* [Problem requirements]: Give the records again word for word. Leave every picture out.

***

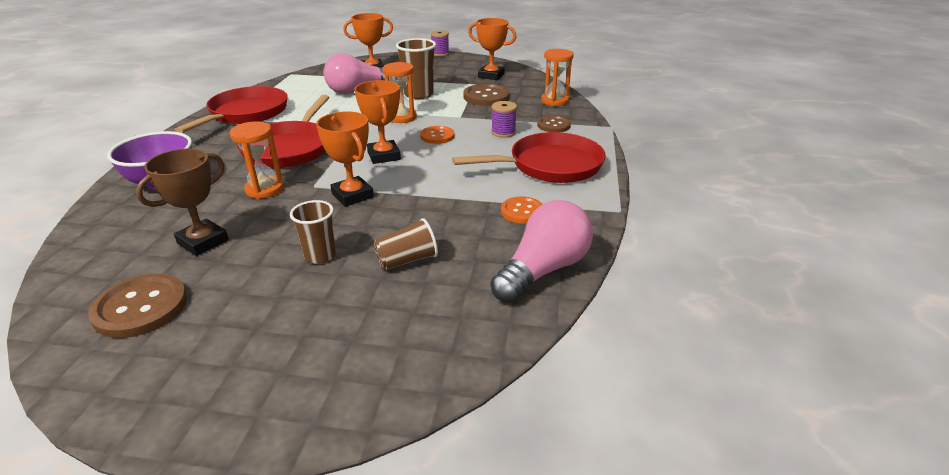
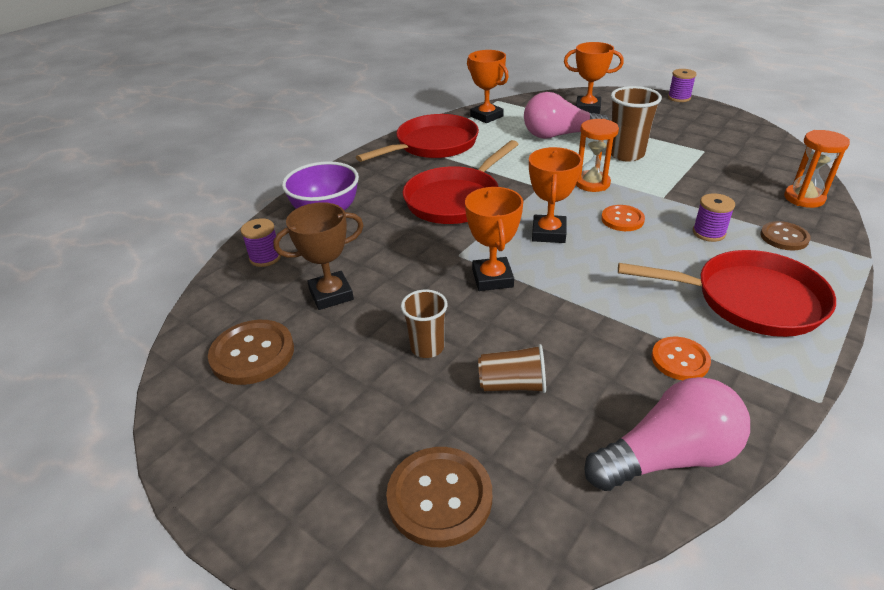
camera: 30 degrees right, 5 degrees up
orange hourglass [230,121,284,199] -> none
brown button [464,84,510,106] -> brown button moved to [386,447,492,547]
orange trophy [468,18,516,80] -> orange trophy moved to [467,50,509,123]
none -> purple spool [241,218,281,267]

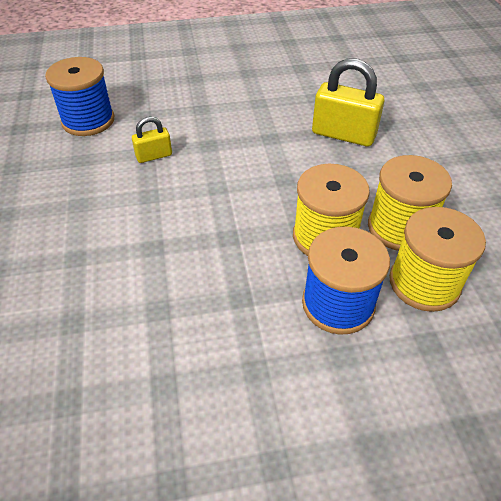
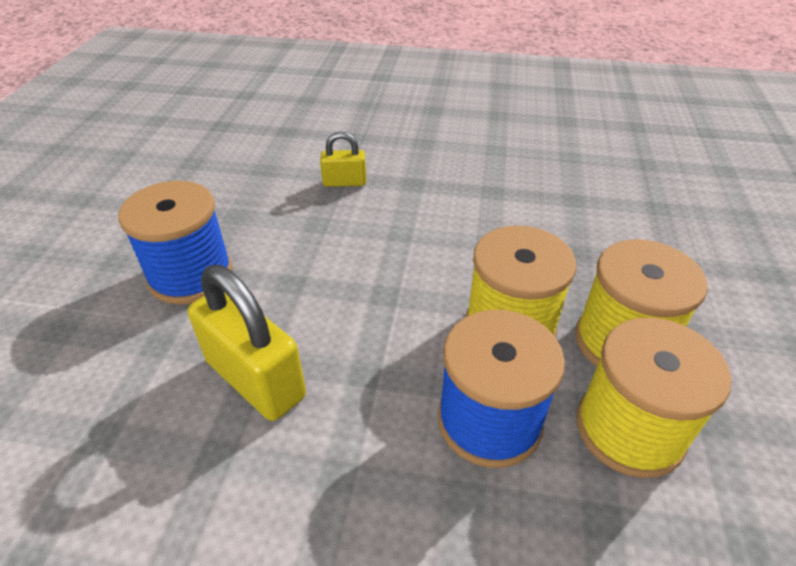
camera: 20 degrees right, 5 degrees down
blue spool [45,57,114,136] -> blue spool moved to [118,181,233,304]
yellow padlock [312,58,384,147] -> yellow padlock moved to [188,265,306,421]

***

* [Answer to this exercise]:
camera: 30 degrees right, 5 degrees up
orange hourglass [230,121,284,199] -> none
brown button [464,84,510,106] -> brown button moved to [386,447,492,547]
orange trophy [468,18,516,80] -> orange trophy moved to [467,50,509,123]
none -> purple spool [241,218,281,267]

camera: 20 degrees right, 5 degrees down
blue spool [45,57,114,136] -> blue spool moved to [118,181,233,304]
yellow padlock [312,58,384,147] -> yellow padlock moved to [188,265,306,421]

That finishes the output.